--- START ---

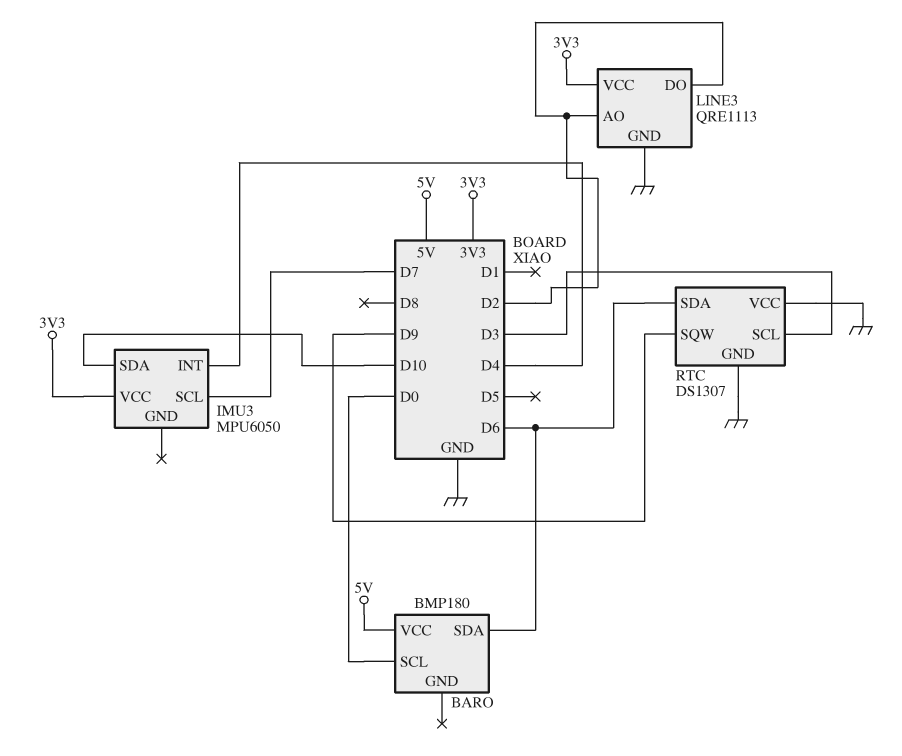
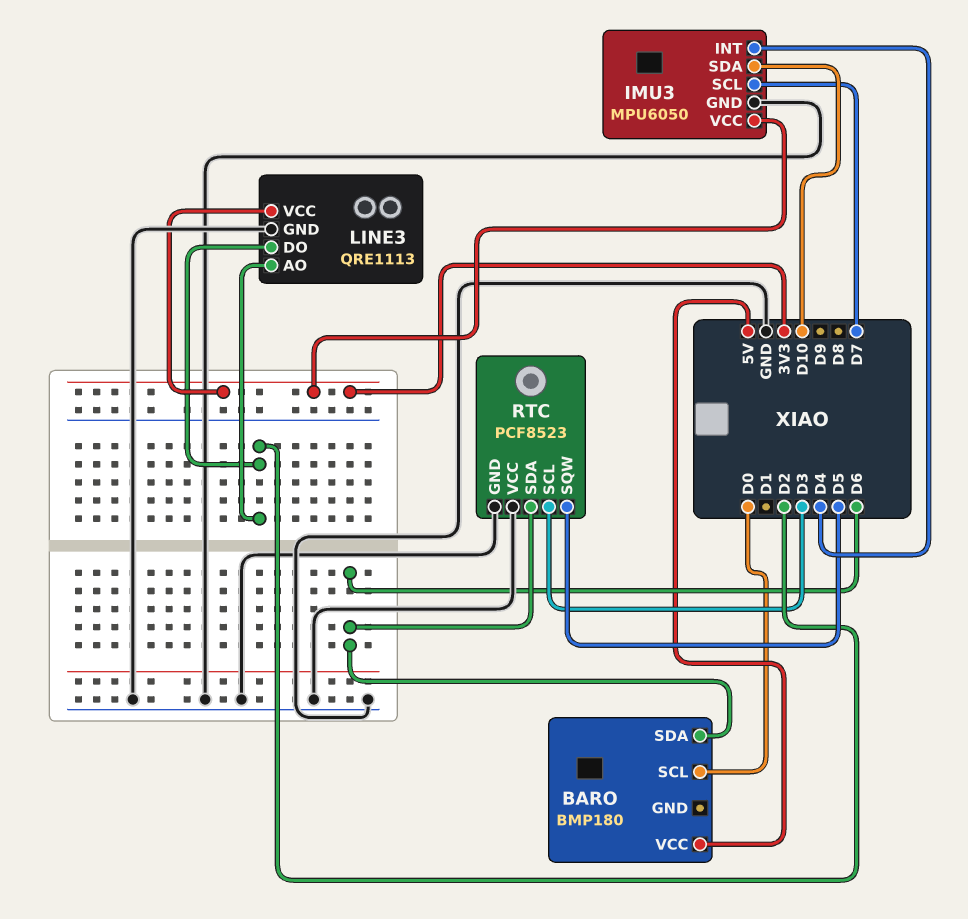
IMU3 pin GND: none -> GND
RTC: DS1307 -> PCF8523
RTC pin SQW: D9 -> D5

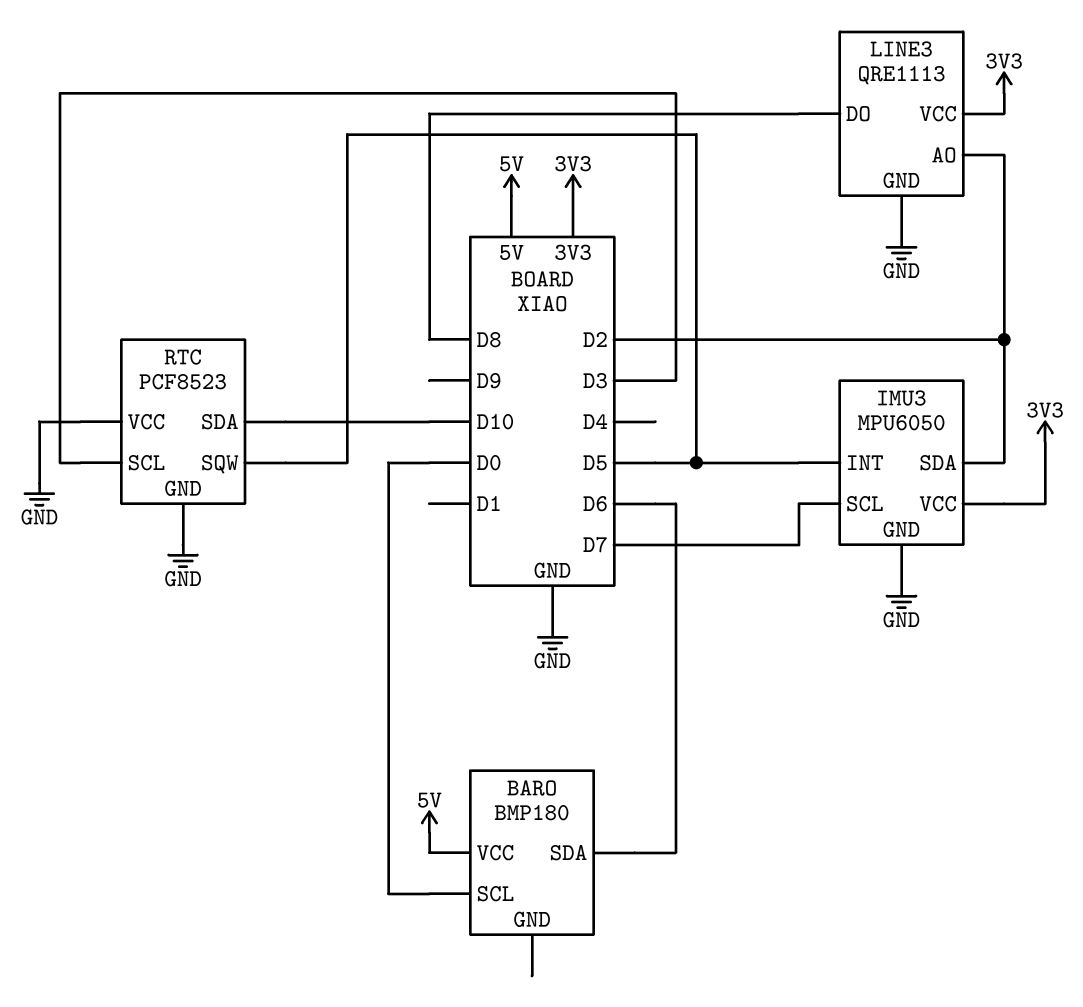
IMU3 pin INT: D4 -> D5
IMU3 pin SDA: D10 -> D2
LINE3 pin DO: D2 -> D8
RTC pin SDA: D6 -> D10

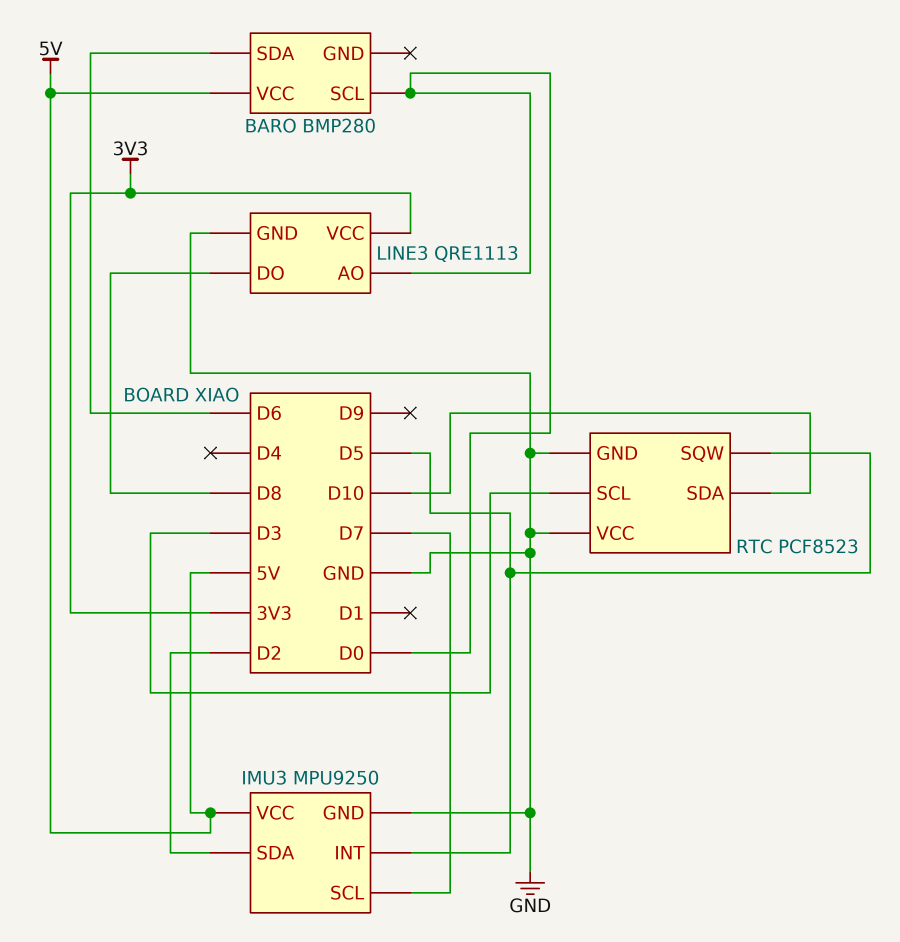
BARO: BMP180 -> BMP280
IMU3: MPU6050 -> MPU9250
IMU3 pin VCC: 3V3 -> 5V
LINE3 pin AO: D2 -> D0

--- END ---

=== AIM OF THE EXERCISE ===
Without the pictures, reproduce every record exactly as it appears above.

=== FINAL ANSWER ===
IMU3 pin GND: none -> GND
RTC: DS1307 -> PCF8523
RTC pin SQW: D9 -> D5

IMU3 pin INT: D4 -> D5
IMU3 pin SDA: D10 -> D2
LINE3 pin DO: D2 -> D8
RTC pin SDA: D6 -> D10

BARO: BMP180 -> BMP280
IMU3: MPU6050 -> MPU9250
IMU3 pin VCC: 3V3 -> 5V
LINE3 pin AO: D2 -> D0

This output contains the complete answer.